## Required action
Identify each line in the records below that contains the word "cube", and copy it.

(Data excerpts)
────────────────────────────────────────

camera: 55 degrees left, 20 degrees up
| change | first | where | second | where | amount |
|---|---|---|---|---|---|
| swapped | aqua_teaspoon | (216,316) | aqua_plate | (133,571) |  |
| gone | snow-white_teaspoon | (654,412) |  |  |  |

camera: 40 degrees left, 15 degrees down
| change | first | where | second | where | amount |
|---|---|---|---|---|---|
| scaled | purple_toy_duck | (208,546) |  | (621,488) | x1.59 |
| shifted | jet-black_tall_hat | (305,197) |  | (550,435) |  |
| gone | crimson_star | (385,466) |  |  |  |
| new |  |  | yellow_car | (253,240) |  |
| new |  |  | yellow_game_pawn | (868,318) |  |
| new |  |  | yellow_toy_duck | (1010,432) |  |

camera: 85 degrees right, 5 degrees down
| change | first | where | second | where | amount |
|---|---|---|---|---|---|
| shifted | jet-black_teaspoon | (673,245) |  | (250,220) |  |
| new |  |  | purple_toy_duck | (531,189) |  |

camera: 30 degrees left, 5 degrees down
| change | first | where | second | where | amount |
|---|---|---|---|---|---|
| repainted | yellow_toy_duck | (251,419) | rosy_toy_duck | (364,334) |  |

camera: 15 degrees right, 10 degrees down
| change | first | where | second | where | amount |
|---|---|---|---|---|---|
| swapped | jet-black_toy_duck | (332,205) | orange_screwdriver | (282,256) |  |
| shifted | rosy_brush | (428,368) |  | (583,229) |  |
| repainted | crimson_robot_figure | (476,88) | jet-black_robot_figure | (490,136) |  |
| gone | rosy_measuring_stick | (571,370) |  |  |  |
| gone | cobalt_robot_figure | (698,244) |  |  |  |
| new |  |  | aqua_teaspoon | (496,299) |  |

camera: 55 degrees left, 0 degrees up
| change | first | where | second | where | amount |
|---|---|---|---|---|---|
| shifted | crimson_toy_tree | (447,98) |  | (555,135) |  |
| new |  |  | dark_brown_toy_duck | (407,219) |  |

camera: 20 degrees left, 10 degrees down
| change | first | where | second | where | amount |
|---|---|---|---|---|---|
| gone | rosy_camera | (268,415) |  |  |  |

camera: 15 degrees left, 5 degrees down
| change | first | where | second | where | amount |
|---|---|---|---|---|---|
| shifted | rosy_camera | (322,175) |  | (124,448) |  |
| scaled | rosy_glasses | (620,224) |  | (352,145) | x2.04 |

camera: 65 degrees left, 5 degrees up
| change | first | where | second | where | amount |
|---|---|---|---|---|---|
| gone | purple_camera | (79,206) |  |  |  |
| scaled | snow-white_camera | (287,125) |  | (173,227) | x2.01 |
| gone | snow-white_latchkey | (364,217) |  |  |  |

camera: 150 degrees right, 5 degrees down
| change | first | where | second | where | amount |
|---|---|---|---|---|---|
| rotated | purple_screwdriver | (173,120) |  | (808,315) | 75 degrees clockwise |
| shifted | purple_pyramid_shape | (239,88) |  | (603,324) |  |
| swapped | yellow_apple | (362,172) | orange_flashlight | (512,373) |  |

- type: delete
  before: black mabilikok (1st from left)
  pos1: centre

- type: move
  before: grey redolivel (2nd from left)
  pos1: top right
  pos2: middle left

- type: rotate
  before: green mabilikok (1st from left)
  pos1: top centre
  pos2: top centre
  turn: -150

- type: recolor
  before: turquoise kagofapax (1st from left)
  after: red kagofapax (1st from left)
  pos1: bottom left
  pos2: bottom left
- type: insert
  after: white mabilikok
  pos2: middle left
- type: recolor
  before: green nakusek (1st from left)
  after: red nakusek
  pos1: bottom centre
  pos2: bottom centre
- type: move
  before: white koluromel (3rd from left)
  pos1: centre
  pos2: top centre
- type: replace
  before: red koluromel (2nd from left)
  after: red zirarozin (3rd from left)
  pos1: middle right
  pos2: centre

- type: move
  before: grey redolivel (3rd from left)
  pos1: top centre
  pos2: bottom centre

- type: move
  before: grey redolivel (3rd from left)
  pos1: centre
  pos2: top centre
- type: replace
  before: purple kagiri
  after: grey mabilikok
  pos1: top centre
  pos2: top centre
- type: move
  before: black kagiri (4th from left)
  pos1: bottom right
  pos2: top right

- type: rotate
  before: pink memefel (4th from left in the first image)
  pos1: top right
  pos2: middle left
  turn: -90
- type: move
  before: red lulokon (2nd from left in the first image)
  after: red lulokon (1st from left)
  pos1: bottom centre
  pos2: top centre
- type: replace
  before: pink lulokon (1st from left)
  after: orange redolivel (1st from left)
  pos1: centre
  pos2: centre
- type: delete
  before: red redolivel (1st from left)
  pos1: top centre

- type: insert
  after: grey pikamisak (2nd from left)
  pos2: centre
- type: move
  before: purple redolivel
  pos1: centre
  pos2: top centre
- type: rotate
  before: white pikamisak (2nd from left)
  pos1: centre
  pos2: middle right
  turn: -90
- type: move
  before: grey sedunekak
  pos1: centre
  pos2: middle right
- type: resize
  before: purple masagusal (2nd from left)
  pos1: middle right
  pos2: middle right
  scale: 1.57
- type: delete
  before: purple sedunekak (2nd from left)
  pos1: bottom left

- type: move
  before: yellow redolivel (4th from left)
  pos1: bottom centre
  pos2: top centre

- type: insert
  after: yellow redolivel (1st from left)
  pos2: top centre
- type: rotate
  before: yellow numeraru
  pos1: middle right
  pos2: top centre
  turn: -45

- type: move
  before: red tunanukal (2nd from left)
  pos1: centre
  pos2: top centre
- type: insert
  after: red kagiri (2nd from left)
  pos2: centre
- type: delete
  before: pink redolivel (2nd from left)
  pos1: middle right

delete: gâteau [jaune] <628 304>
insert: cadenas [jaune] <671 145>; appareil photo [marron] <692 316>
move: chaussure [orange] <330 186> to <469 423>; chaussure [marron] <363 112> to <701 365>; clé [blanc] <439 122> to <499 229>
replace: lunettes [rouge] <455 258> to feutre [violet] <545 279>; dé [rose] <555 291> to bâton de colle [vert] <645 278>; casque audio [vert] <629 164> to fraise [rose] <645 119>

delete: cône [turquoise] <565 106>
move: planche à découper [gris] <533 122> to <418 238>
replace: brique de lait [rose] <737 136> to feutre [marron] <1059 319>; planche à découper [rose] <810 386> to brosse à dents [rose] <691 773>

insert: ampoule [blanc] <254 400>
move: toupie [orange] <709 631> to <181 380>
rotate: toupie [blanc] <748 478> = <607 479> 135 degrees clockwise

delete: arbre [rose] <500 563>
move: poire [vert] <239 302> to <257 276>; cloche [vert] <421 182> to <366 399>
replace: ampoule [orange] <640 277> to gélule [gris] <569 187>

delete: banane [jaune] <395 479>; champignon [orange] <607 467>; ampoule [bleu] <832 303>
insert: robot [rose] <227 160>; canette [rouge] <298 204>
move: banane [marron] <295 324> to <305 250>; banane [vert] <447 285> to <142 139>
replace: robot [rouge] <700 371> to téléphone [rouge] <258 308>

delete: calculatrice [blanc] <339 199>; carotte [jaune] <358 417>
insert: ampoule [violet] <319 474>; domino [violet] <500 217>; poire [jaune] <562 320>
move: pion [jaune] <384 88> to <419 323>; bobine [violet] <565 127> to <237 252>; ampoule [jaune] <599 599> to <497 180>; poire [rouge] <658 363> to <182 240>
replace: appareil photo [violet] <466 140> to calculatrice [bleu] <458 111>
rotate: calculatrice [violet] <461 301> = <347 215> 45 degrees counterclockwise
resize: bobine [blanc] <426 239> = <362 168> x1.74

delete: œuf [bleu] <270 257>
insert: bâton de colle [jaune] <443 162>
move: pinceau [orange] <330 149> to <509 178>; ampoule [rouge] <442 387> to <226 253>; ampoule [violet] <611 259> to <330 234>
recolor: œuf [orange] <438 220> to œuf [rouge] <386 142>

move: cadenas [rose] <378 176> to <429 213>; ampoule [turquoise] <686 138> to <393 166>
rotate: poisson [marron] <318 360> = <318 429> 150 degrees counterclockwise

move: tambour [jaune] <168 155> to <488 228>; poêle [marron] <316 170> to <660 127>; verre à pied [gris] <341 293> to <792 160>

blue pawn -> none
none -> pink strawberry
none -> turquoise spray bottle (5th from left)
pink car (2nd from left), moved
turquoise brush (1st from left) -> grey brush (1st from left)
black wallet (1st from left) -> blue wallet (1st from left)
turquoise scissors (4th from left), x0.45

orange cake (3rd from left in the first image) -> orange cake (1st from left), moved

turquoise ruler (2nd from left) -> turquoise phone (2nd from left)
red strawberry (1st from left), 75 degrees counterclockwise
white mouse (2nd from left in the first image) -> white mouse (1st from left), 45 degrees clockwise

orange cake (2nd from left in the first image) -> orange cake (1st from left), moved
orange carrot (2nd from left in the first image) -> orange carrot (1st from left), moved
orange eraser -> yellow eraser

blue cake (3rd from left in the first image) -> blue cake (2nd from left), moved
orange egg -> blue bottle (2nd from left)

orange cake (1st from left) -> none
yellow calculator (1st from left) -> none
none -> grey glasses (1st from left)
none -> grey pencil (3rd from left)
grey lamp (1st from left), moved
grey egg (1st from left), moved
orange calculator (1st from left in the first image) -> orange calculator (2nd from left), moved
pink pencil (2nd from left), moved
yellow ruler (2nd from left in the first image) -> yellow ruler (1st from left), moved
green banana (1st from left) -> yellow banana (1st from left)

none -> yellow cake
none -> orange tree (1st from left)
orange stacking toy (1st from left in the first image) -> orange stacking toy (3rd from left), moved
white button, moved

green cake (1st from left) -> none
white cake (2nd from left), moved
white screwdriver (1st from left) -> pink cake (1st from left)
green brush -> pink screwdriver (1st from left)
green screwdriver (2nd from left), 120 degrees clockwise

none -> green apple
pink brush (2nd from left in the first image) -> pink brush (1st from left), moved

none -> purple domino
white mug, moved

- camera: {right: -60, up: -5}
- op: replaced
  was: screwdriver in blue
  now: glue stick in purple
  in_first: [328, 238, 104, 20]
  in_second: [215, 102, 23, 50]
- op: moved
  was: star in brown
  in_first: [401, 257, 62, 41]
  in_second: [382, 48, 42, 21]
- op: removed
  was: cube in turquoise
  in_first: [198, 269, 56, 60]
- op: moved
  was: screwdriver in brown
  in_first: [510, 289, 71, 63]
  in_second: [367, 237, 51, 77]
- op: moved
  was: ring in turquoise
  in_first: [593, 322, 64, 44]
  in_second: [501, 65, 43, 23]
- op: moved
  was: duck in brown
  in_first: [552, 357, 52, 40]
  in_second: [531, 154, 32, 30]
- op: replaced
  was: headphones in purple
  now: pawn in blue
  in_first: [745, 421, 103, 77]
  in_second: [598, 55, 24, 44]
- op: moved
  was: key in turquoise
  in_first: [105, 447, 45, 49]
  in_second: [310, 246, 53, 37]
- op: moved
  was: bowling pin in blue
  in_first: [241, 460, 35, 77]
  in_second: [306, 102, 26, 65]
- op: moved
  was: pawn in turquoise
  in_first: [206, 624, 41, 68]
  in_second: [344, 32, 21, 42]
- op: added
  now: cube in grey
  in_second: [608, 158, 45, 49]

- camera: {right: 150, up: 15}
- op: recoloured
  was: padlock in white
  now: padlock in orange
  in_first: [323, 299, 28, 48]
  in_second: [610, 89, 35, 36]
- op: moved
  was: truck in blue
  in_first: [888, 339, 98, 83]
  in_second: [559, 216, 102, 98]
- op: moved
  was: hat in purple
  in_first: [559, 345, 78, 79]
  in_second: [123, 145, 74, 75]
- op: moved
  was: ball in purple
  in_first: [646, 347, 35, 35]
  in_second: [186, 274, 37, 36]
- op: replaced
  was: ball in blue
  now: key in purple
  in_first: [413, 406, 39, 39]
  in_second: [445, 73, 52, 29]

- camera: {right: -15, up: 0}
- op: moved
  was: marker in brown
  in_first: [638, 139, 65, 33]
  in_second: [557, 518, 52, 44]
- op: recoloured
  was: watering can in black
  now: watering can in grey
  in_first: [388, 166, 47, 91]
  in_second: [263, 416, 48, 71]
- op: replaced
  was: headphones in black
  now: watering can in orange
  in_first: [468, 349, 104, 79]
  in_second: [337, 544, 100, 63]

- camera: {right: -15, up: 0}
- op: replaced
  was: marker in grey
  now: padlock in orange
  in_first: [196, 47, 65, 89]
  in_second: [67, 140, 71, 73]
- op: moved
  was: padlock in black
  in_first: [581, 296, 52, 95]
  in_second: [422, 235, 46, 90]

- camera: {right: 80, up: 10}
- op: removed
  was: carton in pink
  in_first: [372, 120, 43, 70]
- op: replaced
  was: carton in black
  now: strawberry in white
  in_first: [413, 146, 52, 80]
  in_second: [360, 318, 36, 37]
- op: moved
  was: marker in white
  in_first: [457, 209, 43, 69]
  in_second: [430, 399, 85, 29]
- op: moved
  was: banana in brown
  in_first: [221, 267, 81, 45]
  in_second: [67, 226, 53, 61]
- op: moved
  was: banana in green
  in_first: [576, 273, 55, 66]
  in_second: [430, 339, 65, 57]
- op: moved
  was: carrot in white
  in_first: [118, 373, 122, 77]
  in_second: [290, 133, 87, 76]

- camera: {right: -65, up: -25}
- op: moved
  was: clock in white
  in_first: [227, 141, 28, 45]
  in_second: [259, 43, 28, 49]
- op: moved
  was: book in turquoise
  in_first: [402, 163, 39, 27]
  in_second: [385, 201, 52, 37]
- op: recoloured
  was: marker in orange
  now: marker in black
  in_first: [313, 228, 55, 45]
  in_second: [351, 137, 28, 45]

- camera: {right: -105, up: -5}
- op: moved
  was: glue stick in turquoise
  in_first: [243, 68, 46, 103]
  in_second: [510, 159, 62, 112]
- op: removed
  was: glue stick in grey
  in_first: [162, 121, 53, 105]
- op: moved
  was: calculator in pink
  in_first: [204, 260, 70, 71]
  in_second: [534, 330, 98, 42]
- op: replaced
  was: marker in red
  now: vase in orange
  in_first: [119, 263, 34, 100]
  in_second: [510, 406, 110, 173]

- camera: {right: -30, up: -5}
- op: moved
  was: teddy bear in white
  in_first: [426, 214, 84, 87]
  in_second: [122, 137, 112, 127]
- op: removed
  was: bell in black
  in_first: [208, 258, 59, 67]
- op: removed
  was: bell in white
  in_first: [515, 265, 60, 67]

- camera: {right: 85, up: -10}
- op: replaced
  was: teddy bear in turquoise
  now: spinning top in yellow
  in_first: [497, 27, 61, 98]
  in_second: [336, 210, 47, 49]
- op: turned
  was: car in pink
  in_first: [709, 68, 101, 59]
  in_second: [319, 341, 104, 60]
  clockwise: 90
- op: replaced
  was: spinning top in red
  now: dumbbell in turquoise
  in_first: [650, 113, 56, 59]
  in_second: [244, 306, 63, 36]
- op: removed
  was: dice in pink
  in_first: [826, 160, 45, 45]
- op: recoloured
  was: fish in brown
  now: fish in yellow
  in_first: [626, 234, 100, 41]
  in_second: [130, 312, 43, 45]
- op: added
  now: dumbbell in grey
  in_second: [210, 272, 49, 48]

────────────────────────────────────────

## Response to the exercise
  was: cube in turquoise
  now: cube in grey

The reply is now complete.